From the data below, return the exact lines starting at the line containing "- recolor: baseball" and ending at the line containing "- delete: heart shape/crimson 585 367 690 453", both included, and nothing else.

_EXTRACTED INFORMATION:_
BEGIN

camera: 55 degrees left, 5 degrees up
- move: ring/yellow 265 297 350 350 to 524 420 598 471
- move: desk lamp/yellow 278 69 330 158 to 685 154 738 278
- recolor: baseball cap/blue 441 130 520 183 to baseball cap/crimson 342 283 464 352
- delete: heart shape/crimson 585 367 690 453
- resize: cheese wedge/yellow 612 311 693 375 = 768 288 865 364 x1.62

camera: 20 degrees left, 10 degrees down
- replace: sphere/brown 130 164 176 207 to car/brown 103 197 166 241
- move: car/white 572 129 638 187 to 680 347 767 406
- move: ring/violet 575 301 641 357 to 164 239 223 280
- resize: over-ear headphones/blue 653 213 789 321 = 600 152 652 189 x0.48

END
BEGIN

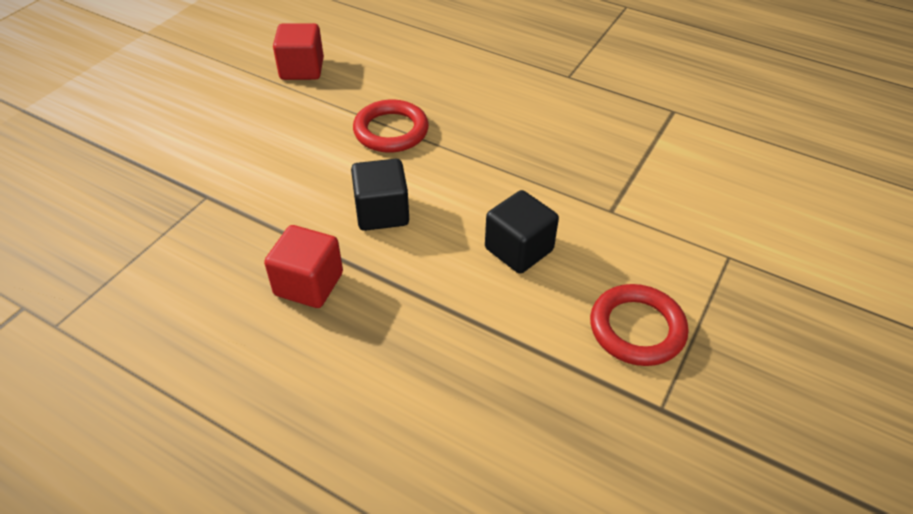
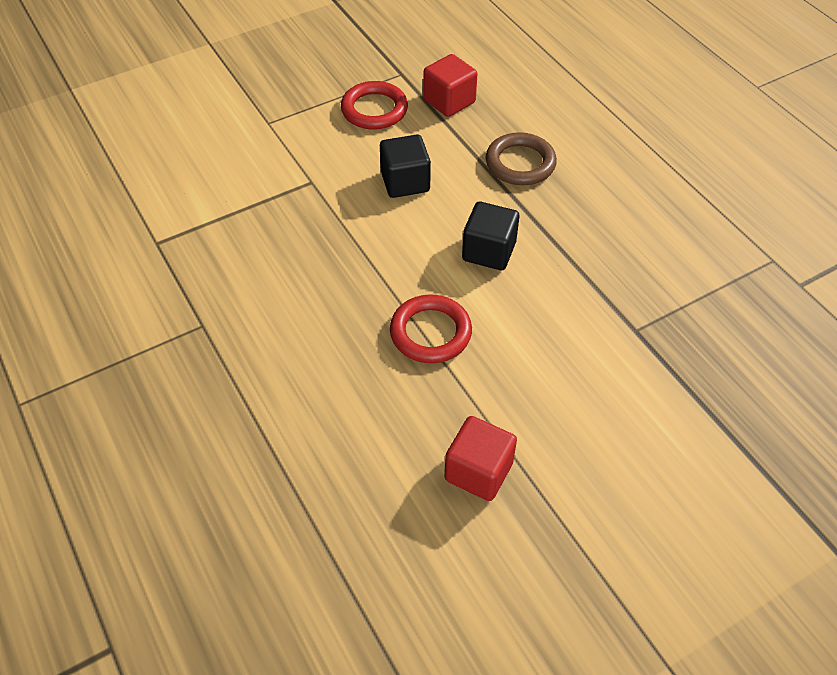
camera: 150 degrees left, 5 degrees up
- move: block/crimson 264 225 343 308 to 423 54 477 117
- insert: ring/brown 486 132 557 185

END

_SOLUTION TO THIS EXERCISE:_
- recolor: baseball cap/blue 441 130 520 183 to baseball cap/crimson 342 283 464 352
- delete: heart shape/crimson 585 367 690 453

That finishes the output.